# Required work:
Exactly and without additions, transcribe the line that contains "R109: 680k (SPK, VTH2) -> 680k (CMP2, VTH2)" and every line after it in the data.
========
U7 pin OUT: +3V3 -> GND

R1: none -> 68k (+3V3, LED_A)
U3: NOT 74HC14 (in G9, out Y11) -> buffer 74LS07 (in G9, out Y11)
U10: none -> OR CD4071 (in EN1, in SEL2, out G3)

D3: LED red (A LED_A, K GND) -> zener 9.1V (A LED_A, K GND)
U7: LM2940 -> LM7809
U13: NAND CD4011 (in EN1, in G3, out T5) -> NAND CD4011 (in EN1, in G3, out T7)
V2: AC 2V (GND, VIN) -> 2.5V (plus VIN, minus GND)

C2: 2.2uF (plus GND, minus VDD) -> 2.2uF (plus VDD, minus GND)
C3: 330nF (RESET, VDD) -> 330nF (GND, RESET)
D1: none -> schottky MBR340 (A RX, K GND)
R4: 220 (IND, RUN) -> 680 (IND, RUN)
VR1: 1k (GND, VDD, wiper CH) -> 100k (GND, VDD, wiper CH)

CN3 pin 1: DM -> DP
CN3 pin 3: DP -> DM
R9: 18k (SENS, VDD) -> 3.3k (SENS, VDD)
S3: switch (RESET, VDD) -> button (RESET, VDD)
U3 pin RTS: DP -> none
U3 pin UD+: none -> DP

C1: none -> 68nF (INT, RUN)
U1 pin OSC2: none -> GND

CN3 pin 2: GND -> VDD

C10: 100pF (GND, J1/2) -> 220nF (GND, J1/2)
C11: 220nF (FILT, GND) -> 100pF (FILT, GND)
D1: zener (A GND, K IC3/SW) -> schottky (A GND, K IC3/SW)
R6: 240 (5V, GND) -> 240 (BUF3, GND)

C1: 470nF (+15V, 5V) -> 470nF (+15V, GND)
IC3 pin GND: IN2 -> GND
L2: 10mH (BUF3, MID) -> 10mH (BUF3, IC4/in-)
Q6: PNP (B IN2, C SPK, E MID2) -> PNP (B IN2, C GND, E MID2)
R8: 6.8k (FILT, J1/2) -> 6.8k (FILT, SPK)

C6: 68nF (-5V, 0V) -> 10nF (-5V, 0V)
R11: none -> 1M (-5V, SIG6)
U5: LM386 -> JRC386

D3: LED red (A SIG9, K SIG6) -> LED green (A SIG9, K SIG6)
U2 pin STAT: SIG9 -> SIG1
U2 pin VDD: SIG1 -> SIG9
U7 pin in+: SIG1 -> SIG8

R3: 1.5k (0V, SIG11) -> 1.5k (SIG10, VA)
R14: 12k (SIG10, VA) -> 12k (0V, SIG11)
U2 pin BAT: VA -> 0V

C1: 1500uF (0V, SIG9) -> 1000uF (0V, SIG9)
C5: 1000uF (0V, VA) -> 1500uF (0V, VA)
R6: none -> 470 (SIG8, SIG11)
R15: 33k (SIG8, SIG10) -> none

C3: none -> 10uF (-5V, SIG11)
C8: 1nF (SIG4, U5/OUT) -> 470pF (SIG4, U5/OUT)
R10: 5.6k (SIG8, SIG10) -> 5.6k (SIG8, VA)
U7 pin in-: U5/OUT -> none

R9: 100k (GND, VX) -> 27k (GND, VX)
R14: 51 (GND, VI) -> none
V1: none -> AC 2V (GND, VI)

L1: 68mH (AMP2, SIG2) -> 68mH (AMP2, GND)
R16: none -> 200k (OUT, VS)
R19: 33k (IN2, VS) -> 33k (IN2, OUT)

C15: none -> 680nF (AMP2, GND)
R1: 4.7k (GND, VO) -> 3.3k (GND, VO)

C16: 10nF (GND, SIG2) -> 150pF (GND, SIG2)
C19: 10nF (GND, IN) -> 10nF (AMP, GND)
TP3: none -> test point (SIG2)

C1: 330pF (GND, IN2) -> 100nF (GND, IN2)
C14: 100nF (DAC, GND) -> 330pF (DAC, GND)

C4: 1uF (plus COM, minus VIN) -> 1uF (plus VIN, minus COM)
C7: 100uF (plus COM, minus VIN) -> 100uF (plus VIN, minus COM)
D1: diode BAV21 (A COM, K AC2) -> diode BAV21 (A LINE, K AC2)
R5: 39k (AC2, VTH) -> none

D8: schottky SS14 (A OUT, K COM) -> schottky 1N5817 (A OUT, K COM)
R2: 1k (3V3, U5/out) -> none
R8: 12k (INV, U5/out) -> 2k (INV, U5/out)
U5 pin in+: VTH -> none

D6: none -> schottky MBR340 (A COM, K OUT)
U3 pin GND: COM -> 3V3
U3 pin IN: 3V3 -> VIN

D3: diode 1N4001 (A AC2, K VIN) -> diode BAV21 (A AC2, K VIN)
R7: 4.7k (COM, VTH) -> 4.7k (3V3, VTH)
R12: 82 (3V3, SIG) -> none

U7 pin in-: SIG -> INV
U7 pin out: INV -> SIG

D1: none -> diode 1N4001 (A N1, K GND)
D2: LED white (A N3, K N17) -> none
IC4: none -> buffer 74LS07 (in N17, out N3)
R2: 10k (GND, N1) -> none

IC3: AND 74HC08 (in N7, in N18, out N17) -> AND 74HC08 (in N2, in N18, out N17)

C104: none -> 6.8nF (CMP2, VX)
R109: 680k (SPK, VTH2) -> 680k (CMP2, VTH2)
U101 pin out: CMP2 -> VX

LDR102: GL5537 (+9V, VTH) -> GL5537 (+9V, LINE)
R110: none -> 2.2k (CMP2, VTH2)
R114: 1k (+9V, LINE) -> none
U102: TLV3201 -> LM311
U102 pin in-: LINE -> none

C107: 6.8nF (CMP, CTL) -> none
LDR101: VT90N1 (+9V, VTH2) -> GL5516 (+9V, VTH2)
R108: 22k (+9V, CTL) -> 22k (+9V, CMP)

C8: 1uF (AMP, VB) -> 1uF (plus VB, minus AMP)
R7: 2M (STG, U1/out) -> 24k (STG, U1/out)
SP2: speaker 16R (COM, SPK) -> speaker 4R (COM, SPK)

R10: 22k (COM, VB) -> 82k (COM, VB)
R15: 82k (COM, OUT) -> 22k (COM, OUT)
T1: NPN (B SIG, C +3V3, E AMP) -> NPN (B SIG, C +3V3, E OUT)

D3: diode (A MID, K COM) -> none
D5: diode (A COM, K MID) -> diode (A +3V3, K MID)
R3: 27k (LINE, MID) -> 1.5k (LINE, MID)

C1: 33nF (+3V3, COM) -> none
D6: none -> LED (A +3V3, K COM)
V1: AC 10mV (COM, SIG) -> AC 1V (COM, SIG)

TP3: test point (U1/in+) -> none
========
# Reply:
R109: 680k (SPK, VTH2) -> 680k (CMP2, VTH2)
U101 pin out: CMP2 -> VX

LDR102: GL5537 (+9V, VTH) -> GL5537 (+9V, LINE)
R110: none -> 2.2k (CMP2, VTH2)
R114: 1k (+9V, LINE) -> none
U102: TLV3201 -> LM311
U102 pin in-: LINE -> none

C107: 6.8nF (CMP, CTL) -> none
LDR101: VT90N1 (+9V, VTH2) -> GL5516 (+9V, VTH2)
R108: 22k (+9V, CTL) -> 22k (+9V, CMP)

C8: 1uF (AMP, VB) -> 1uF (plus VB, minus AMP)
R7: 2M (STG, U1/out) -> 24k (STG, U1/out)
SP2: speaker 16R (COM, SPK) -> speaker 4R (COM, SPK)

R10: 22k (COM, VB) -> 82k (COM, VB)
R15: 82k (COM, OUT) -> 22k (COM, OUT)
T1: NPN (B SIG, C +3V3, E AMP) -> NPN (B SIG, C +3V3, E OUT)

D3: diode (A MID, K COM) -> none
D5: diode (A COM, K MID) -> diode (A +3V3, K MID)
R3: 27k (LINE, MID) -> 1.5k (LINE, MID)

C1: 33nF (+3V3, COM) -> none
D6: none -> LED (A +3V3, K COM)
V1: AC 10mV (COM, SIG) -> AC 1V (COM, SIG)

TP3: test point (U1/in+) -> none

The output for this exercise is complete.